### [Dataset]

-*-*-

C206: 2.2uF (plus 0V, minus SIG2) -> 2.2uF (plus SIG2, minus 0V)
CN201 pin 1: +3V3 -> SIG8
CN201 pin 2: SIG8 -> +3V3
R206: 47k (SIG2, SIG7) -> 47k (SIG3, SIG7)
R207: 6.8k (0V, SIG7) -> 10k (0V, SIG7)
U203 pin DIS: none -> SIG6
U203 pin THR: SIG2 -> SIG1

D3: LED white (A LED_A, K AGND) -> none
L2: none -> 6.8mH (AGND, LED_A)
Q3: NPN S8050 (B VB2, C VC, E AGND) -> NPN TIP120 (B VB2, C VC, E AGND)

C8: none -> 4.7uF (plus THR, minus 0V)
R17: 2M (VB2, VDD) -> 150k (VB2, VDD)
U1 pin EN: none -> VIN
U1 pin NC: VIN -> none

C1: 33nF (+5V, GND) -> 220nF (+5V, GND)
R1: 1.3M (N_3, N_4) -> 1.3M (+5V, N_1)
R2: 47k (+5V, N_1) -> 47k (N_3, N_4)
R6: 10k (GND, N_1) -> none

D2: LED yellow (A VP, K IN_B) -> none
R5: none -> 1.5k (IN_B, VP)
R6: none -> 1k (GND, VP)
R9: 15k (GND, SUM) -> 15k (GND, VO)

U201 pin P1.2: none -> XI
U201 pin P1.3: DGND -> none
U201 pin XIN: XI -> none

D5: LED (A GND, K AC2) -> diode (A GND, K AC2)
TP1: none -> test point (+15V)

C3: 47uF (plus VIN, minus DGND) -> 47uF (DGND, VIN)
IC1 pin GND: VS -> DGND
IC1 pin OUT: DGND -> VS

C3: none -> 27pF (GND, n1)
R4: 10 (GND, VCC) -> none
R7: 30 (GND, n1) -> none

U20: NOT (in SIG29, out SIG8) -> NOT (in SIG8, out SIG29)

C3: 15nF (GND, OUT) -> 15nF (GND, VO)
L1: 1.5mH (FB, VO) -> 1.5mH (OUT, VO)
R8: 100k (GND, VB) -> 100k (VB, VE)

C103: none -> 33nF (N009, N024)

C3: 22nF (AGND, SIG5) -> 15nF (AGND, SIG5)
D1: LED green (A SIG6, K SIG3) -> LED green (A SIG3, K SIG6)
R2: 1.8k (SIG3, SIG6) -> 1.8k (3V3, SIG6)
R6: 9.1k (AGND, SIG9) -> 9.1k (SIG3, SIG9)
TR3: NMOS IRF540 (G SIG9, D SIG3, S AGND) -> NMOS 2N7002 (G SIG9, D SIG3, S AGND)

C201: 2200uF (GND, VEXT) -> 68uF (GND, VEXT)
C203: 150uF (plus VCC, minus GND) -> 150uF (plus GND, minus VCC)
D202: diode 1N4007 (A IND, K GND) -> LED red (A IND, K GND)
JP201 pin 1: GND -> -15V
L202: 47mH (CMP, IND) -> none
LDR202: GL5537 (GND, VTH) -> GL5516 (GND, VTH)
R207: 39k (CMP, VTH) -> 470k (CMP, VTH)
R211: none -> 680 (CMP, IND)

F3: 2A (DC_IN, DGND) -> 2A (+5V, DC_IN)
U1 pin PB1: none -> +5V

-*-*-

Only those lines of the entries above that run from the line containing "IC1 pin OUT: DGND -> VS" to the line containing "R211: none -> 680 (CMP, IND)", both included, should be transcribed exactly.

### [Problem solution]
IC1 pin OUT: DGND -> VS

C3: none -> 27pF (GND, n1)
R4: 10 (GND, VCC) -> none
R7: 30 (GND, n1) -> none

U20: NOT (in SIG29, out SIG8) -> NOT (in SIG8, out SIG29)

C3: 15nF (GND, OUT) -> 15nF (GND, VO)
L1: 1.5mH (FB, VO) -> 1.5mH (OUT, VO)
R8: 100k (GND, VB) -> 100k (VB, VE)

C103: none -> 33nF (N009, N024)

C3: 22nF (AGND, SIG5) -> 15nF (AGND, SIG5)
D1: LED green (A SIG6, K SIG3) -> LED green (A SIG3, K SIG6)
R2: 1.8k (SIG3, SIG6) -> 1.8k (3V3, SIG6)
R6: 9.1k (AGND, SIG9) -> 9.1k (SIG3, SIG9)
TR3: NMOS IRF540 (G SIG9, D SIG3, S AGND) -> NMOS 2N7002 (G SIG9, D SIG3, S AGND)

C201: 2200uF (GND, VEXT) -> 68uF (GND, VEXT)
C203: 150uF (plus VCC, minus GND) -> 150uF (plus GND, minus VCC)
D202: diode 1N4007 (A IND, K GND) -> LED red (A IND, K GND)
JP201 pin 1: GND -> -15V
L202: 47mH (CMP, IND) -> none
LDR202: GL5537 (GND, VTH) -> GL5516 (GND, VTH)
R207: 39k (CMP, VTH) -> 470k (CMP, VTH)
R211: none -> 680 (CMP, IND)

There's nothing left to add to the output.